Problem description:
The response should contain all of the data below, reproduced exactly, and no pictures.

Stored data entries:
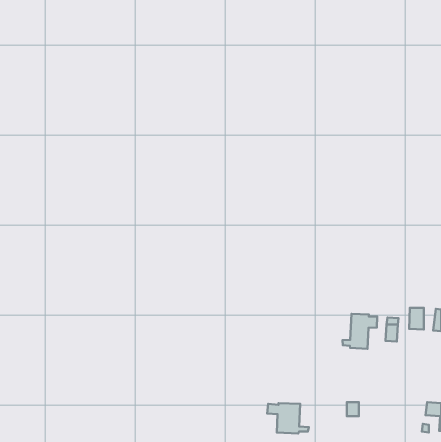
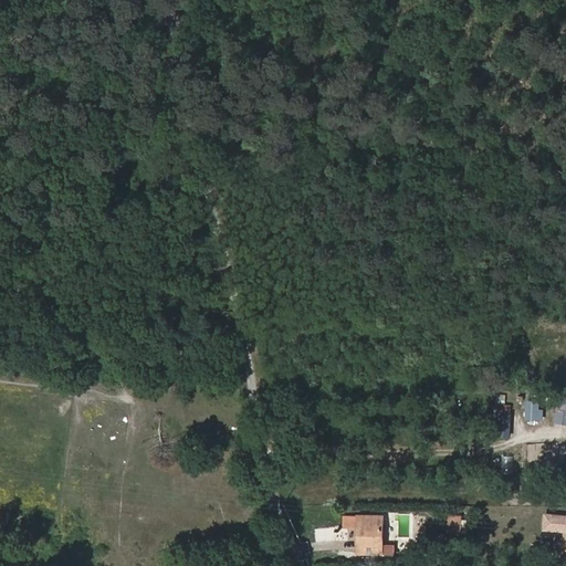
building: [343,314,377,349] -> none

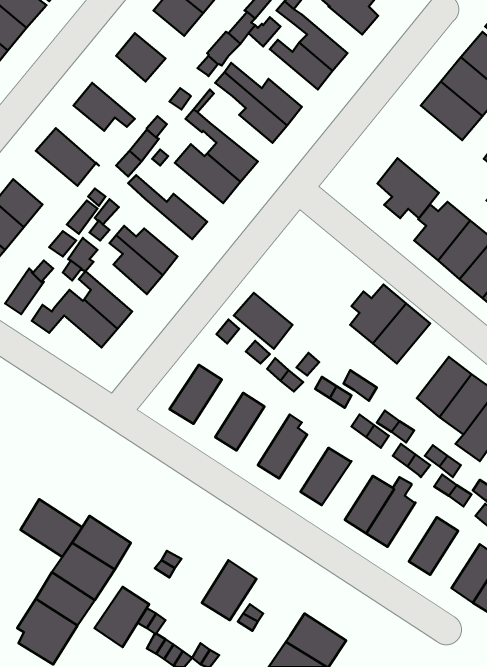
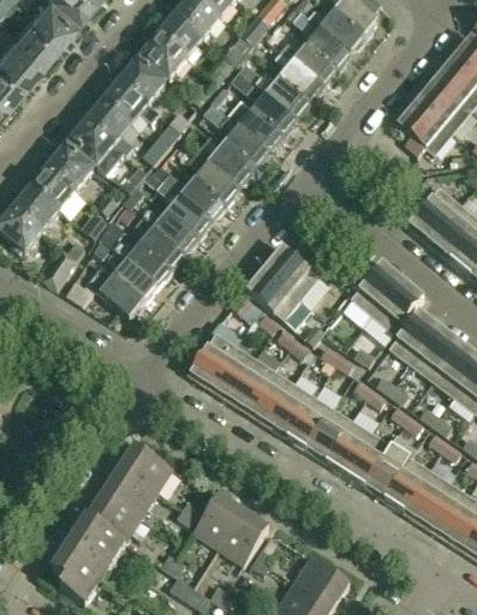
building: none -> [308,12,362,54]
building: none -> [157,16,202,59]
building: none -> [273,50,322,102]
building: none -> [119,60,165,113]
building: none -> [87,101,133,155]
building: none -> [225,107,281,151]
building: none -> [48,147,93,190]
building: [378,158,439,218] -> [396,101,452,155]
building: none -> [189,153,237,205]
building: none -> [142,169,209,237]
building: none -> [113,241,168,286]
building: none -> [264,247,317,298]
building: none -> [388,310,440,364]
building: none -> [210,347,255,399]
building: none -> [249,360,298,424]
building: none -> [287,396,332,448]
building: none -> [326,412,375,473]
building: [21,499,82,557] -> [117,442,172,494]
building: none -> [384,458,429,510]
building: none -> [423,483,467,535]
building: [94,587,149,647] -> [192,494,242,548]

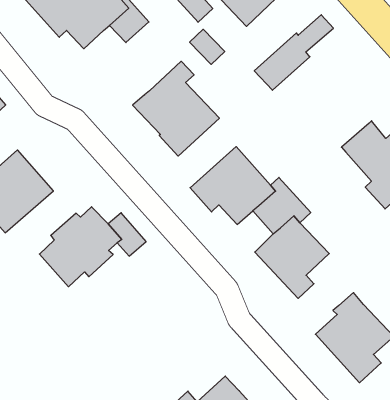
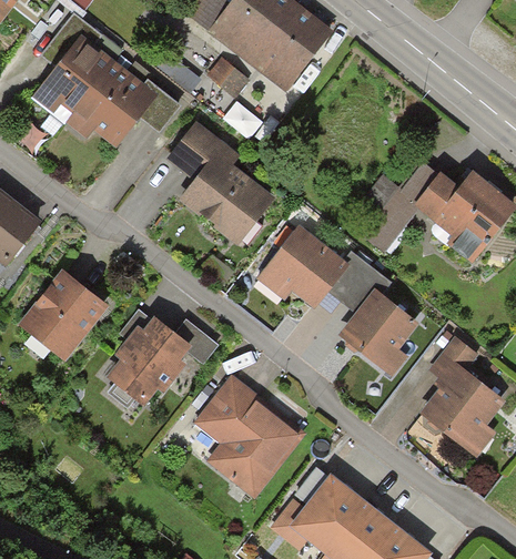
building: [254,15,333,90] -> [361,162,438,253]
building: none -> [166,121,223,180]
building: none -> [428,335,479,377]
building: none -> [194,375,306,498]

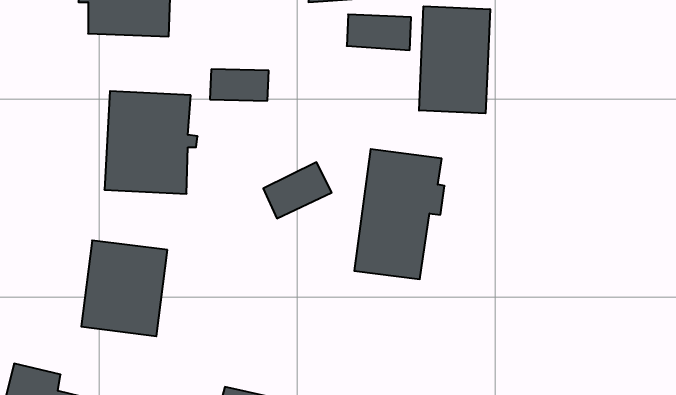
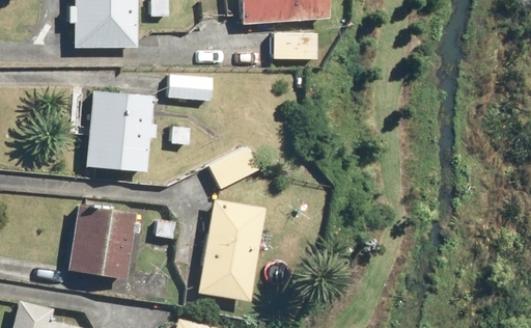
building: [419,6,490,113] -> none
building: [354,149,445,279] -> [199,200,268,299]

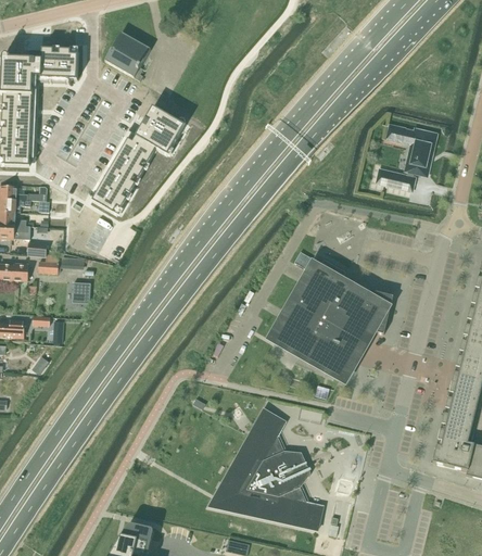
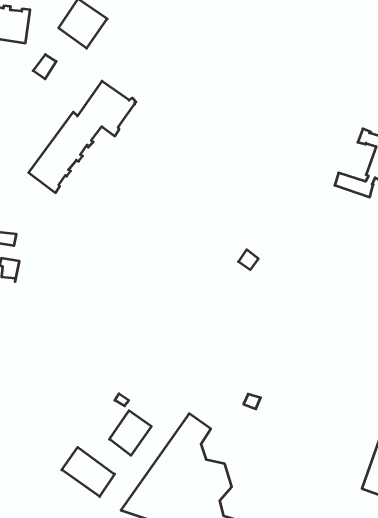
building: [278,260,393,374] -> none
building: none -> [109,411,151,455]
building: none -> [62,447,115,497]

Written reply:
building: [343,314,377,349] -> none

building: none -> [308,12,362,54]
building: none -> [157,16,202,59]
building: none -> [273,50,322,102]
building: none -> [119,60,165,113]
building: none -> [87,101,133,155]
building: none -> [225,107,281,151]
building: none -> [48,147,93,190]
building: [378,158,439,218] -> [396,101,452,155]
building: none -> [189,153,237,205]
building: none -> [142,169,209,237]
building: none -> [113,241,168,286]
building: none -> [264,247,317,298]
building: none -> [388,310,440,364]
building: none -> [210,347,255,399]
building: none -> [249,360,298,424]
building: none -> [287,396,332,448]
building: none -> [326,412,375,473]
building: [21,499,82,557] -> [117,442,172,494]
building: none -> [384,458,429,510]
building: none -> [423,483,467,535]
building: [94,587,149,647] -> [192,494,242,548]

building: [254,15,333,90] -> [361,162,438,253]
building: none -> [166,121,223,180]
building: none -> [428,335,479,377]
building: none -> [194,375,306,498]

building: [419,6,490,113] -> none
building: [354,149,445,279] -> [199,200,268,299]

building: [278,260,393,374] -> none
building: none -> [109,411,151,455]
building: none -> [62,447,115,497]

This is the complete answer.